(Element lookup rows)
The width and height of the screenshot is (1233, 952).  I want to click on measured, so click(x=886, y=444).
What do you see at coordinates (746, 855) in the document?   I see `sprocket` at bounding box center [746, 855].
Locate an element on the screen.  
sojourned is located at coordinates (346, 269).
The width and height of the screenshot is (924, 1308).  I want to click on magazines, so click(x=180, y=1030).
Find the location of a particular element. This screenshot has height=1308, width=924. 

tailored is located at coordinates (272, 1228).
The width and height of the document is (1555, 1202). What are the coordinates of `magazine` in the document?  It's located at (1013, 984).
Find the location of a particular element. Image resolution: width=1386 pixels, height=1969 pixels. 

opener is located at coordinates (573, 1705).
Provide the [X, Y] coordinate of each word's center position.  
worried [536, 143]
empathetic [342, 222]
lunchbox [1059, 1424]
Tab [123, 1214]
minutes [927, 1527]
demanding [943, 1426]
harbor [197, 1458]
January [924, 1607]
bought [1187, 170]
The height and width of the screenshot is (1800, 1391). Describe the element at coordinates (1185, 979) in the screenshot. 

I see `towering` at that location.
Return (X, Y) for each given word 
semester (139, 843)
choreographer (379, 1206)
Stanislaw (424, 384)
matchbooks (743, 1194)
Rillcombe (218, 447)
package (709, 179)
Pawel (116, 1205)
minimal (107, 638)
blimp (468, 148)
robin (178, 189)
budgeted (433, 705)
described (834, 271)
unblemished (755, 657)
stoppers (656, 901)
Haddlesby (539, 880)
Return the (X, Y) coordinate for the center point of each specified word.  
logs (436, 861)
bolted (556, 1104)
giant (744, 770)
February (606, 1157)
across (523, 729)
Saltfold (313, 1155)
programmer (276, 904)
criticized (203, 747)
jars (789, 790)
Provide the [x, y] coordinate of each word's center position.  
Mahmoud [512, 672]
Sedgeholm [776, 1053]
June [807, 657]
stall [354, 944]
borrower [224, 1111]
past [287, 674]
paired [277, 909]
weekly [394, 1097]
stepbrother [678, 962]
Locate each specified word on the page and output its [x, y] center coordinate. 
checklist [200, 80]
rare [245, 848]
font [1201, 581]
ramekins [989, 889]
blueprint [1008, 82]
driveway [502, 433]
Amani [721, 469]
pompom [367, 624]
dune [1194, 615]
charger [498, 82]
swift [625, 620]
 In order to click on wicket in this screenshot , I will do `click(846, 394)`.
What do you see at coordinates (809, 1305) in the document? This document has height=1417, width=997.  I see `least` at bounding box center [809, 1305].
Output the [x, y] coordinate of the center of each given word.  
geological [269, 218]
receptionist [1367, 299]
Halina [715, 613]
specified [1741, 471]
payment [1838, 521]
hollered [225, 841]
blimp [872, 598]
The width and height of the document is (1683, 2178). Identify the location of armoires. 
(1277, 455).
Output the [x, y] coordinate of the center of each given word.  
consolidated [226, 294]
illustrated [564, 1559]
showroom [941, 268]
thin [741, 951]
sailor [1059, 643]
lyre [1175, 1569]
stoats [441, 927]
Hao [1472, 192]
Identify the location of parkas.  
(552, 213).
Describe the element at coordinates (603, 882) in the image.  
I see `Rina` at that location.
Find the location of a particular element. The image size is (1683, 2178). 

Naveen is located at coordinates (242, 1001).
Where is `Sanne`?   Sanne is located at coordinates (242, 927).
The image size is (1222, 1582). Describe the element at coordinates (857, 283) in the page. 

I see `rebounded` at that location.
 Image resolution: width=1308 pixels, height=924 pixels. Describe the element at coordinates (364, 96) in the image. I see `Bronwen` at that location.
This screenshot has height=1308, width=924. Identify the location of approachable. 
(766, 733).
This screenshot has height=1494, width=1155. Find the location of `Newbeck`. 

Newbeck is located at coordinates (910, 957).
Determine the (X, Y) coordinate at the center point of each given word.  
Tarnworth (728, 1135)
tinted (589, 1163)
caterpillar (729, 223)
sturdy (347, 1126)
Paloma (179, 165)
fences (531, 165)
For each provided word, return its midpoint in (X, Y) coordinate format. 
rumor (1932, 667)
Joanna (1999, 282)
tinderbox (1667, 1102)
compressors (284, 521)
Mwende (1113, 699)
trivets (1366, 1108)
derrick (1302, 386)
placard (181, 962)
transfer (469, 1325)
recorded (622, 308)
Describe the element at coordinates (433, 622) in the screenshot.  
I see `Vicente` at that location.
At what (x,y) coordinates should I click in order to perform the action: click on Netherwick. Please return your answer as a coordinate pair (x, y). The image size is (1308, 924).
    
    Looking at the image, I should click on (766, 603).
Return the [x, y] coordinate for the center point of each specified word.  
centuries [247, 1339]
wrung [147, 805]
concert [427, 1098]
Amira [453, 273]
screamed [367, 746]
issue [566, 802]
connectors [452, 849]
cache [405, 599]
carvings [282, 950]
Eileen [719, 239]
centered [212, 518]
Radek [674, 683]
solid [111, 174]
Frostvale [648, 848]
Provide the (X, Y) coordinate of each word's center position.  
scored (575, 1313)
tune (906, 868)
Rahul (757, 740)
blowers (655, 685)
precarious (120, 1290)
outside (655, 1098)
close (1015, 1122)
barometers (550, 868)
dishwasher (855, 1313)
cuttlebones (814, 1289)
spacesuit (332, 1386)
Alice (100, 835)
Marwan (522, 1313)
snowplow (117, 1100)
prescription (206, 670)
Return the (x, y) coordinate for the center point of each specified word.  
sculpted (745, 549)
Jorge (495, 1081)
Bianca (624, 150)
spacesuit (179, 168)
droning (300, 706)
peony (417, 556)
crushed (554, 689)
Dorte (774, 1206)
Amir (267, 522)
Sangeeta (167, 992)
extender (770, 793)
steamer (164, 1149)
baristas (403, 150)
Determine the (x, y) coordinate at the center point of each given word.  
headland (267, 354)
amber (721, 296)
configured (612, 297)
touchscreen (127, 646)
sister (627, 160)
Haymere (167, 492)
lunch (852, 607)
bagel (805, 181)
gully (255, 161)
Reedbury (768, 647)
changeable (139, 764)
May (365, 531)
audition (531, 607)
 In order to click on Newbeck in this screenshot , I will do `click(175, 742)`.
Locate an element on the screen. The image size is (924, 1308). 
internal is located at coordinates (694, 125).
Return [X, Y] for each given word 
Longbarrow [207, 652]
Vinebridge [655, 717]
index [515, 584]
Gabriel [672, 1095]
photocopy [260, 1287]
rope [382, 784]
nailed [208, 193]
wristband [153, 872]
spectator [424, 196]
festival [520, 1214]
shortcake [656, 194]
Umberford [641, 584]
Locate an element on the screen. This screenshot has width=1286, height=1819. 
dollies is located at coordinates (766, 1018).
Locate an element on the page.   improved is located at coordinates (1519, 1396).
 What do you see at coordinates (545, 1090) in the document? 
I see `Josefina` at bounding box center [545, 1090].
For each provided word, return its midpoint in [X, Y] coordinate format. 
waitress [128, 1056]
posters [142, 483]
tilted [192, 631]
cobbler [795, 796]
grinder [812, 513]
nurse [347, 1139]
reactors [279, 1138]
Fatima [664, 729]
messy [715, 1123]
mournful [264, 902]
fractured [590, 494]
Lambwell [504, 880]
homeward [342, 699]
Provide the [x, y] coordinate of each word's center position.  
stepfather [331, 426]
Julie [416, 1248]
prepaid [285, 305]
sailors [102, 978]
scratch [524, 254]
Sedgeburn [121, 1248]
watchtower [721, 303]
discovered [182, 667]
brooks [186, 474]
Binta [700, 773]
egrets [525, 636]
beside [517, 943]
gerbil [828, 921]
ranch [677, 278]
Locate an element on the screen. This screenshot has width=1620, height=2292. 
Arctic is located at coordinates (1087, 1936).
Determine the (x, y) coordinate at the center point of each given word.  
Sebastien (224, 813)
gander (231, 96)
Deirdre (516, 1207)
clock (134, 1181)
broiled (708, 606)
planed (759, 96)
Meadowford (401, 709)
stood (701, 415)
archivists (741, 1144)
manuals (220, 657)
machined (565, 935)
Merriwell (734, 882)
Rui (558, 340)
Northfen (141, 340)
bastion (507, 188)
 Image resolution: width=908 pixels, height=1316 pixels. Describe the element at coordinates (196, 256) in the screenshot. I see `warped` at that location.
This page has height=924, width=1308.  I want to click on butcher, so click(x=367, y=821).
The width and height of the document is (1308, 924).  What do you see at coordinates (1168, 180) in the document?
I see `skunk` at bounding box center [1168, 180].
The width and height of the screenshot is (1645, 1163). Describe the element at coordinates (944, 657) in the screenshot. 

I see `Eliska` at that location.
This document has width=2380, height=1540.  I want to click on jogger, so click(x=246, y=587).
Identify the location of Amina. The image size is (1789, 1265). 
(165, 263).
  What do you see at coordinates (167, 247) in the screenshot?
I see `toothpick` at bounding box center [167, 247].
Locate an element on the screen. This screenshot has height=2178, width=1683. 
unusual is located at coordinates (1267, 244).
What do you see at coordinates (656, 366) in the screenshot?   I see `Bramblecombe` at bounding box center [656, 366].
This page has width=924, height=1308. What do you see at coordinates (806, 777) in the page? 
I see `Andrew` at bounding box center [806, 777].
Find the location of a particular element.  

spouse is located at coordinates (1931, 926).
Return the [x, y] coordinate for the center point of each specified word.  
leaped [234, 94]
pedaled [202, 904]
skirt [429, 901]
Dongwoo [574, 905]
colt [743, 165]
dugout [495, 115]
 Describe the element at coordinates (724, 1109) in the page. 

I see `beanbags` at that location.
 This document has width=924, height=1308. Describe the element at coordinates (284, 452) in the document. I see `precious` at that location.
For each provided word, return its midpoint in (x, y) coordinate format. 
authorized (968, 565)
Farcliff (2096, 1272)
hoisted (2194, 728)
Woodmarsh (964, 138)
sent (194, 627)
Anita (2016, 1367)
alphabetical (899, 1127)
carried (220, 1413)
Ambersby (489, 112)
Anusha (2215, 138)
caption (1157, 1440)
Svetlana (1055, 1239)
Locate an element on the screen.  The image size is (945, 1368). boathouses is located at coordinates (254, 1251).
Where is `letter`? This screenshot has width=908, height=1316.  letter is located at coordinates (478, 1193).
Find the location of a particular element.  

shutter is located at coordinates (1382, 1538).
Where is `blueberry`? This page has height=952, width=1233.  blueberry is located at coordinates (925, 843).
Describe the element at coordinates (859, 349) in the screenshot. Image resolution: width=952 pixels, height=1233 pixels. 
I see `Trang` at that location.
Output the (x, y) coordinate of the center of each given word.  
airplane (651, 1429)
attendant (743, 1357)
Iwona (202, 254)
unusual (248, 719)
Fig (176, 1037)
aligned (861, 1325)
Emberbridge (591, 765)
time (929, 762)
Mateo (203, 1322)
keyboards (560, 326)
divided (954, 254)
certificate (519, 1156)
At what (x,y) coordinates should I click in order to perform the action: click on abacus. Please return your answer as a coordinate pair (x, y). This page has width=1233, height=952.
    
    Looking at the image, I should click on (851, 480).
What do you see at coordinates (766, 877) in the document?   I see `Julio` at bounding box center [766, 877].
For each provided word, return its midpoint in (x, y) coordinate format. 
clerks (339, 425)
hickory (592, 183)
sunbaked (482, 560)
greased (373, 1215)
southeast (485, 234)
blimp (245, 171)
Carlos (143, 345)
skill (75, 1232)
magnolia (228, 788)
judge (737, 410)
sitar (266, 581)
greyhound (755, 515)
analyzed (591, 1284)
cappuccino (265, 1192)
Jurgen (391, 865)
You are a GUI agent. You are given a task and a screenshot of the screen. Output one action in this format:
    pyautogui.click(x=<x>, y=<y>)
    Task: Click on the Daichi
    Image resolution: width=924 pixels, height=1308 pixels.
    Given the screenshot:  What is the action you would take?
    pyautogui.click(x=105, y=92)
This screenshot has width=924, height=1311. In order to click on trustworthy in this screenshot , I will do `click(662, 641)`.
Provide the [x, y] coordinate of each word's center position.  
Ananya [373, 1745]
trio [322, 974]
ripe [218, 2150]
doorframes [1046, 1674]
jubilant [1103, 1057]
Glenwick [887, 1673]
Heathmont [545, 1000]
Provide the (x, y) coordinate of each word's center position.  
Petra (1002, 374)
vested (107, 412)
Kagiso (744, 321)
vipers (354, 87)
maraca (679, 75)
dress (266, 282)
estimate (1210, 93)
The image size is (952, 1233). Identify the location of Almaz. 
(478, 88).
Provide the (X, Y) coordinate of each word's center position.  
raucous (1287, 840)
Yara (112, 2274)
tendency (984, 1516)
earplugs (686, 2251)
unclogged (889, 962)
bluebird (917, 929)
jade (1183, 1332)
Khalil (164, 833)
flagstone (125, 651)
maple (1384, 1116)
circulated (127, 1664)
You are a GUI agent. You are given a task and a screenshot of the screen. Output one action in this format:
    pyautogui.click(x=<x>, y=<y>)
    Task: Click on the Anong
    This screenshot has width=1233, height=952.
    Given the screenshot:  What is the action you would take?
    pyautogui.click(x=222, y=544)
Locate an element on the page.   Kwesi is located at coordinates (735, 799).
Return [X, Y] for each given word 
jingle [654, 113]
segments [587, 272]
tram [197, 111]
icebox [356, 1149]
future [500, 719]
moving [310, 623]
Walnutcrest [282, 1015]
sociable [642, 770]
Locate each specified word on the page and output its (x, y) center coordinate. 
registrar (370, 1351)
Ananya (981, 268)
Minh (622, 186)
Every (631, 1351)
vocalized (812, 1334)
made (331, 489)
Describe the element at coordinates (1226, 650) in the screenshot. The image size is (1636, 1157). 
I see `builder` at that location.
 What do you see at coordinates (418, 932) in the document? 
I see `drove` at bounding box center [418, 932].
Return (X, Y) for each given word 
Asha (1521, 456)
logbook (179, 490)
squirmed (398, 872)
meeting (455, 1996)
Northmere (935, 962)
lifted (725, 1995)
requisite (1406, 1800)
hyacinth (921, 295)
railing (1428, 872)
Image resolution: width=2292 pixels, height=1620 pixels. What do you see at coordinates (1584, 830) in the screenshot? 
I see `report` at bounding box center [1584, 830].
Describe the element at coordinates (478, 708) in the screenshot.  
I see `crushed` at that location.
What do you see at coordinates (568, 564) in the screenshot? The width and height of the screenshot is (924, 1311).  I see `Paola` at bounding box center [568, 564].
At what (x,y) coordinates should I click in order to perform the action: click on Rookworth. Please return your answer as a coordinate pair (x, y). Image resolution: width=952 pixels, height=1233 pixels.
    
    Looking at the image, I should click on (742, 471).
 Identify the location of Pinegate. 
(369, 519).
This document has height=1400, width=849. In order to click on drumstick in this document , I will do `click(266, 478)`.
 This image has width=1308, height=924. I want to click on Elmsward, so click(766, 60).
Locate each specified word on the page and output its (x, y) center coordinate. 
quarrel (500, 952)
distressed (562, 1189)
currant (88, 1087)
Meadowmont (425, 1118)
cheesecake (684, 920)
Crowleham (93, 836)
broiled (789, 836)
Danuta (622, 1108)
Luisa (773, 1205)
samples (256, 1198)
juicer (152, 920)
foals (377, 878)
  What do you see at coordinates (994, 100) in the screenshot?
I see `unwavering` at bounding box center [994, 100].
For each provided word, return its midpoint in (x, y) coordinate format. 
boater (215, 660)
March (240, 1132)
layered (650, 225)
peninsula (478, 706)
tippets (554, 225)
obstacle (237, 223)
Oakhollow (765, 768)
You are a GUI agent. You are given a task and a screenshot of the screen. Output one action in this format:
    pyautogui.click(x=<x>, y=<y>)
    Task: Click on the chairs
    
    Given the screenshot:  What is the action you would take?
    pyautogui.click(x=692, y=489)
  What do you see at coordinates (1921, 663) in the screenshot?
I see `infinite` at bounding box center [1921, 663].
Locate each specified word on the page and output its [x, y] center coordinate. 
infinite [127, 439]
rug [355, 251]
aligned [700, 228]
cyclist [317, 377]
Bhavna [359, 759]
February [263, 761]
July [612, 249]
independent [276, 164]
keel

# Instructions for the task
Copy out the rows again word for word, starting at the very first line and ending with, and including, the line that contains "tailored is located".

# Solved exercise
The width and height of the screenshot is (1233, 952).  I want to click on measured, so click(x=886, y=444).
What do you see at coordinates (746, 855) in the document?   I see `sprocket` at bounding box center [746, 855].
Locate an element on the screen.  
sojourned is located at coordinates (346, 269).
The width and height of the screenshot is (924, 1308).  I want to click on magazines, so click(x=180, y=1030).
Find the location of a particular element. This screenshot has height=1308, width=924. 

tailored is located at coordinates (272, 1228).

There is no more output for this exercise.